From the records, return each line that has the word "tertiary" in it.

(Stored data)

--------------------------------

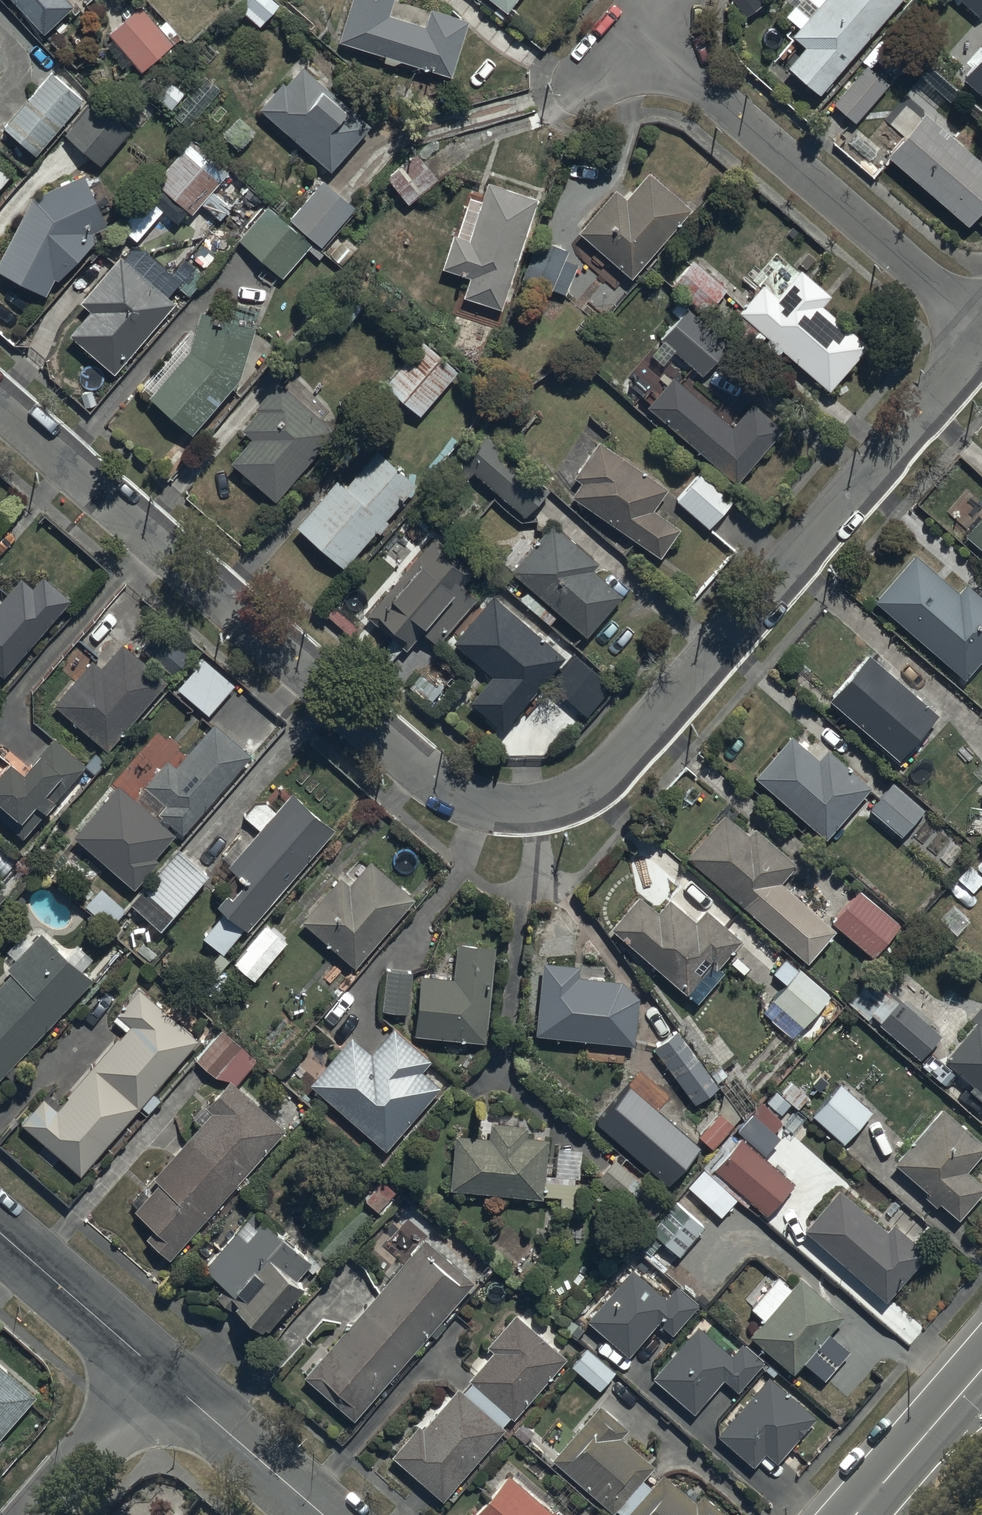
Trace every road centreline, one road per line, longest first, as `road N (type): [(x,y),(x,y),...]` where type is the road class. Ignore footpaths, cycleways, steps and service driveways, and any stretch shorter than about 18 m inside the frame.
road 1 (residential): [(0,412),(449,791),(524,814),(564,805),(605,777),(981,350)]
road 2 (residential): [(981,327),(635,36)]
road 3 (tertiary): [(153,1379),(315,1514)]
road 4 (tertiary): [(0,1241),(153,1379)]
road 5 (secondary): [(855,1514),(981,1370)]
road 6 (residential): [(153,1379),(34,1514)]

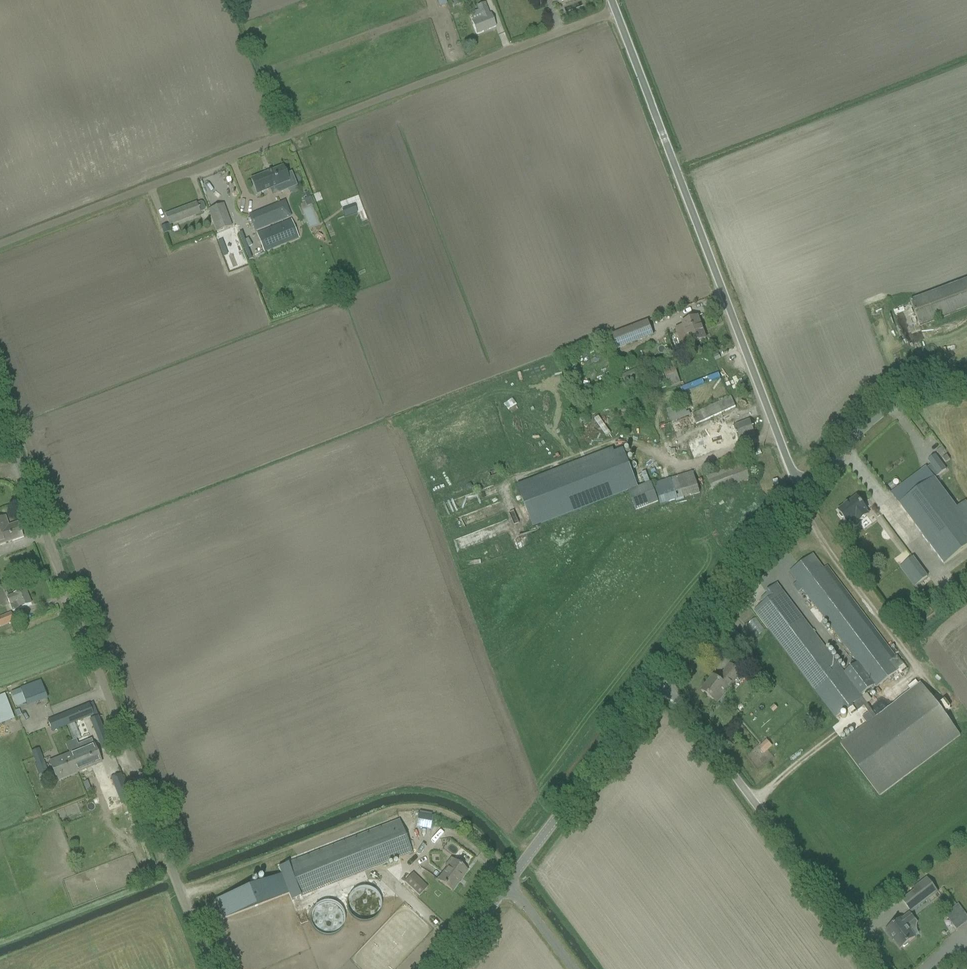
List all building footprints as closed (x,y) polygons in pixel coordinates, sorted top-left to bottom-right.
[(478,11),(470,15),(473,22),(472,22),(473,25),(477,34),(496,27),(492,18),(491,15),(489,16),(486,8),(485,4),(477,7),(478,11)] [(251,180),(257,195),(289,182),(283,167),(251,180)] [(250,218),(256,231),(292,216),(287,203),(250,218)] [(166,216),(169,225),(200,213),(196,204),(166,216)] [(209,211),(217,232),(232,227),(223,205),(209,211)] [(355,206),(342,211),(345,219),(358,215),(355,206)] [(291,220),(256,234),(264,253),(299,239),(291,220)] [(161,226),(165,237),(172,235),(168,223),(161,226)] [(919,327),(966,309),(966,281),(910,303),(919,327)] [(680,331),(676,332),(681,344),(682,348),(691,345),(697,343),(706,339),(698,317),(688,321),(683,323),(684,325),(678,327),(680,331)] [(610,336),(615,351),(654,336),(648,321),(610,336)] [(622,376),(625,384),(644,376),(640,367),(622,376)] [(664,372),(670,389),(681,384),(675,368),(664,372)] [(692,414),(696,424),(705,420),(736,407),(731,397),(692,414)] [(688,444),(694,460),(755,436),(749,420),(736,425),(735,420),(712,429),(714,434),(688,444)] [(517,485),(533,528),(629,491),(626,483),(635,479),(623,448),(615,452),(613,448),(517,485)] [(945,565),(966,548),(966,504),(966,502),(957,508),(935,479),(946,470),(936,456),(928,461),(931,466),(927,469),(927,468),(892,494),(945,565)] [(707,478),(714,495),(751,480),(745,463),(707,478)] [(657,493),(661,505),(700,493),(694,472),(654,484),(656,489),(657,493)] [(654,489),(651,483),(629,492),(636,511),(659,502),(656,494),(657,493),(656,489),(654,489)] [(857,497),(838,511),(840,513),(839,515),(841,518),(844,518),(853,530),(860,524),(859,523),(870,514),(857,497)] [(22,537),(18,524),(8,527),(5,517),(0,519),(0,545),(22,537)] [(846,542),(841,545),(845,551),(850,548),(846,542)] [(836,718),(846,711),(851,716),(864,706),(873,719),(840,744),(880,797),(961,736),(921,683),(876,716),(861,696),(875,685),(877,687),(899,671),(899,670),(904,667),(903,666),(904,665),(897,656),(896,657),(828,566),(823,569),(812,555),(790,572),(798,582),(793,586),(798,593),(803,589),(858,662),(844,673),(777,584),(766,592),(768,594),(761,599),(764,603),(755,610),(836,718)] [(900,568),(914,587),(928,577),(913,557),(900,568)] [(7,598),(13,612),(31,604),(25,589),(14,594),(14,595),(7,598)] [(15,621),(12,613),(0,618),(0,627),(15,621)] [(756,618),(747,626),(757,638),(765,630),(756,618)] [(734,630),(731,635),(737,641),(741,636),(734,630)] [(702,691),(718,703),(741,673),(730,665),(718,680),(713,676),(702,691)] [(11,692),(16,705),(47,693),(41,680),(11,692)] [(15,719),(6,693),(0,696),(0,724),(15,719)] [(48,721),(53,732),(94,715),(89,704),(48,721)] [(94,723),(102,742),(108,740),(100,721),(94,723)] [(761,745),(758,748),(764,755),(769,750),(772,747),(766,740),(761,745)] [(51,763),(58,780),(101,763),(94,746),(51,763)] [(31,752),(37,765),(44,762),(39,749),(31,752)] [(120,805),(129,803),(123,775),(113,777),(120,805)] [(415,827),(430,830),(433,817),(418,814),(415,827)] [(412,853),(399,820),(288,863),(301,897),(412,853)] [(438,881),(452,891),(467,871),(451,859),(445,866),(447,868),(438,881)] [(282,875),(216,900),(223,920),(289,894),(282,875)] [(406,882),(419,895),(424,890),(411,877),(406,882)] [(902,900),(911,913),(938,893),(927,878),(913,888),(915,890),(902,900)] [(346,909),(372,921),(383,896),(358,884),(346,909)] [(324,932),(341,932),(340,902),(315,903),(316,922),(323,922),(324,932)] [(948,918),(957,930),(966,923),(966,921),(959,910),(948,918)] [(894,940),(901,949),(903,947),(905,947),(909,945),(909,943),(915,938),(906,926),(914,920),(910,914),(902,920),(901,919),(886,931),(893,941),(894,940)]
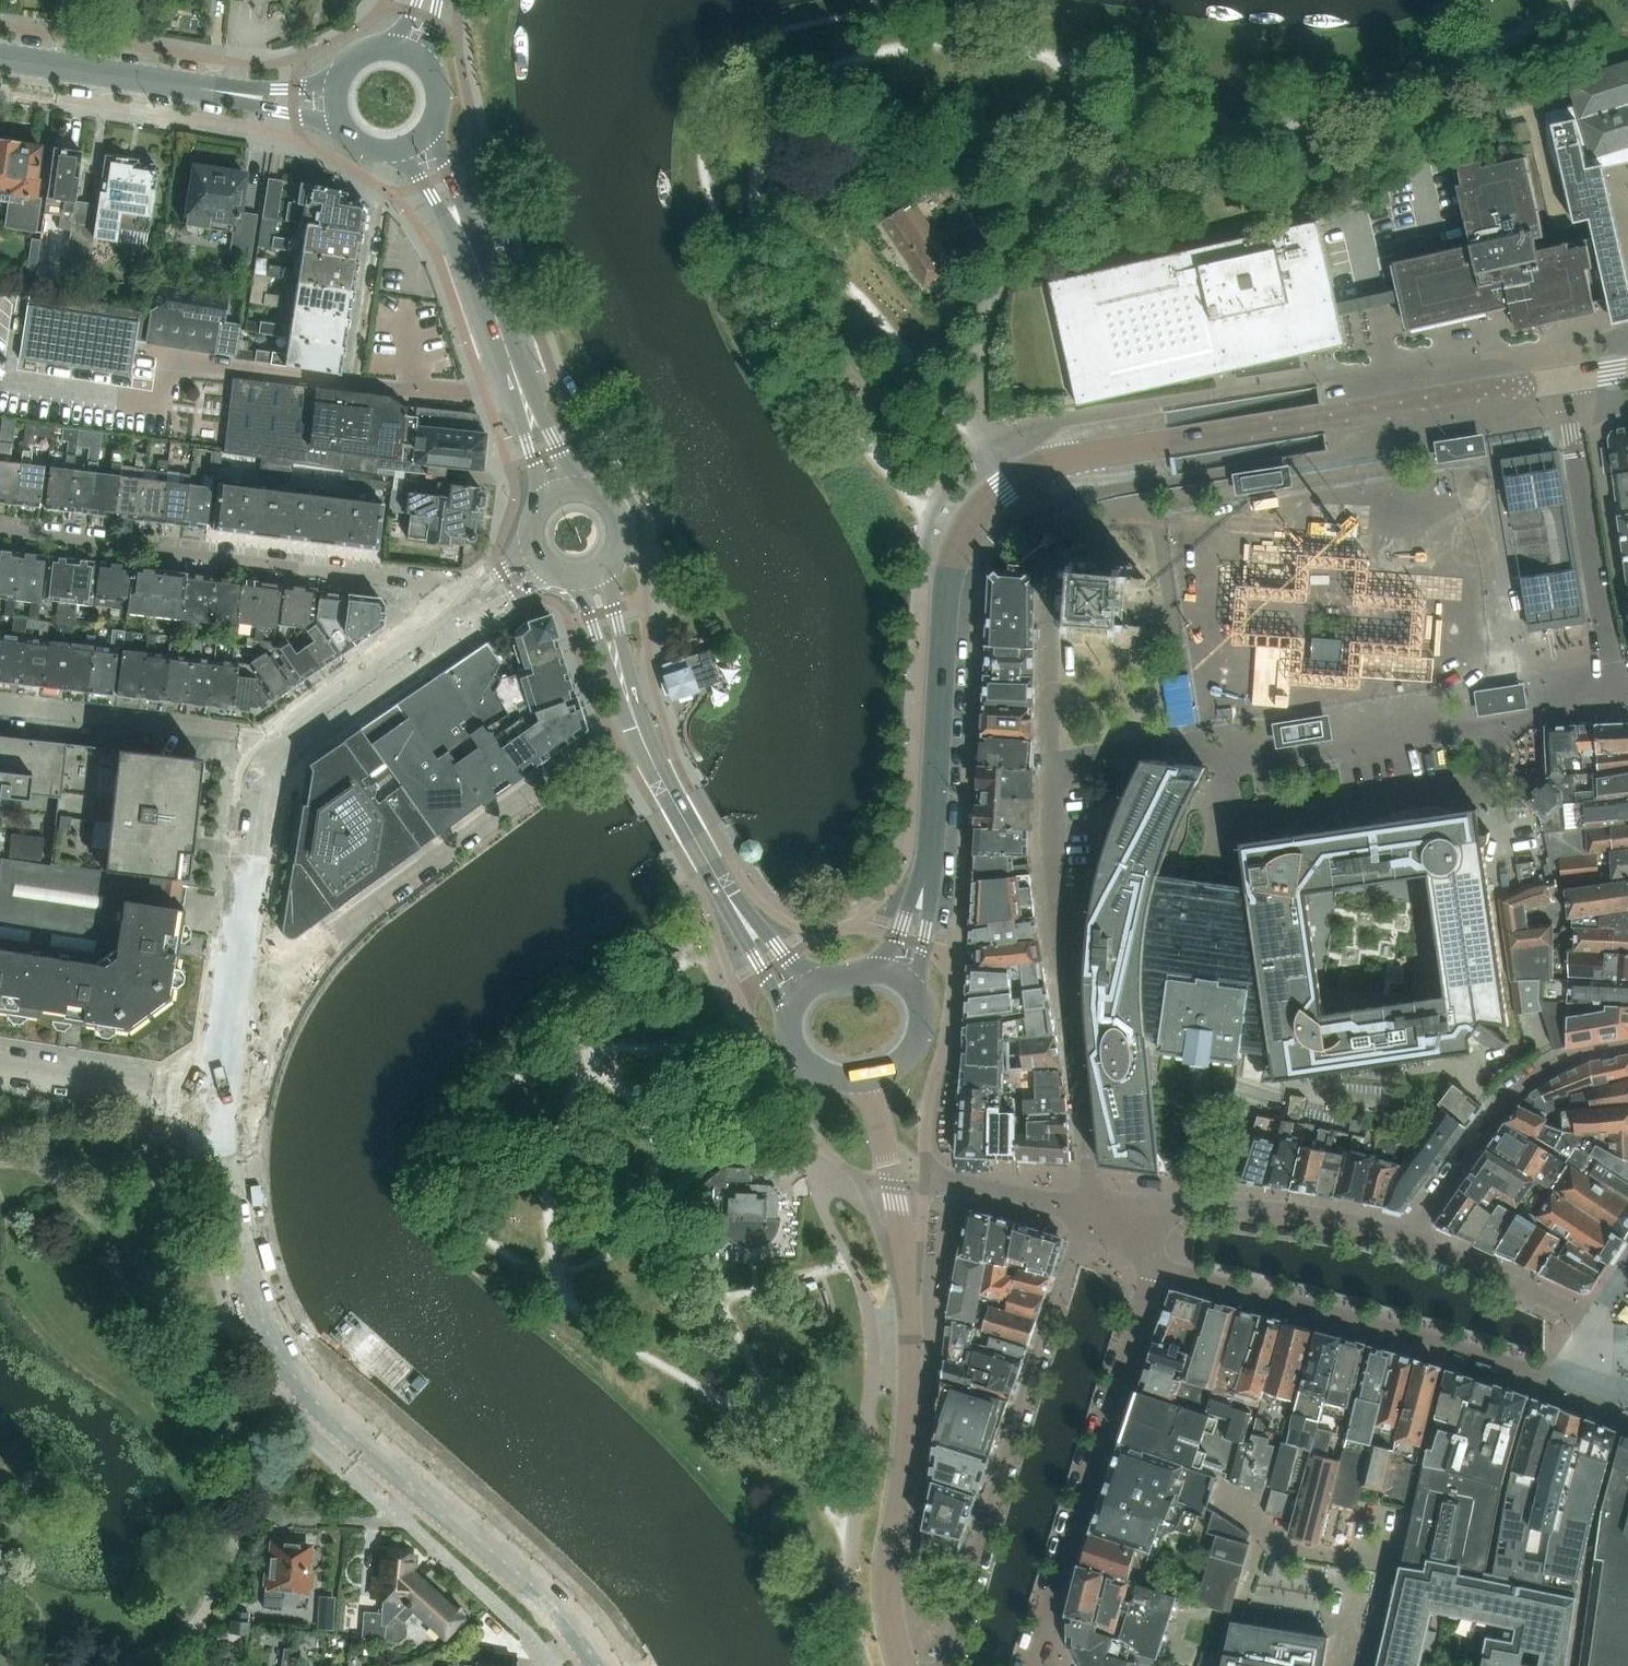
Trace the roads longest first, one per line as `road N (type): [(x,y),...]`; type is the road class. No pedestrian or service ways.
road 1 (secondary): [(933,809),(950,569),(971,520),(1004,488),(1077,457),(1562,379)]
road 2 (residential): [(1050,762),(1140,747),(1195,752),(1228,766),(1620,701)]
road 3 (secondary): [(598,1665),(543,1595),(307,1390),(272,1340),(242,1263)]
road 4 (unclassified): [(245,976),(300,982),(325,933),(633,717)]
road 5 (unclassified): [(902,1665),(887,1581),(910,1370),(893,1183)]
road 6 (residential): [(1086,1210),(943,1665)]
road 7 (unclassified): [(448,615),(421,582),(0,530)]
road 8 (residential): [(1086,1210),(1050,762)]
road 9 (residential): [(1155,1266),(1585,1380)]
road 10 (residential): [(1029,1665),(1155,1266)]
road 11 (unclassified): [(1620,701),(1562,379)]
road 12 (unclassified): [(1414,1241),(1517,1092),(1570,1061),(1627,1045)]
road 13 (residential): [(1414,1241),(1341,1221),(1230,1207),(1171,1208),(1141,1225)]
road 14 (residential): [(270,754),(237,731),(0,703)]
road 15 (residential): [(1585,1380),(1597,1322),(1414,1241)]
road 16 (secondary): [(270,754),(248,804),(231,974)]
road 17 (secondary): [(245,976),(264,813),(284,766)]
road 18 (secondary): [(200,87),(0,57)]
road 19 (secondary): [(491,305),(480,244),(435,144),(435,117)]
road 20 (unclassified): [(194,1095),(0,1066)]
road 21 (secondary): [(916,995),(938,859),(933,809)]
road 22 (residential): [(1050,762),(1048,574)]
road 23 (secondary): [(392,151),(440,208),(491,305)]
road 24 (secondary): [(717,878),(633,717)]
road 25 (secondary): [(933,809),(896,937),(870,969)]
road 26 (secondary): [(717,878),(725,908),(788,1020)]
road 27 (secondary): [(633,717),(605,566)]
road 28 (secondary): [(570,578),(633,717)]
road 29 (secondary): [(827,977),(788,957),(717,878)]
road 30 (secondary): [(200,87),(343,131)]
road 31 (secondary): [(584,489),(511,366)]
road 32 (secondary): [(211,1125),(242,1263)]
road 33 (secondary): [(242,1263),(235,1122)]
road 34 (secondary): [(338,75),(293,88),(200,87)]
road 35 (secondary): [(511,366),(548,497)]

--------------------------------

Result of this task:
road 3 (tertiary): [(153,1379),(315,1514)]
road 4 (tertiary): [(0,1241),(153,1379)]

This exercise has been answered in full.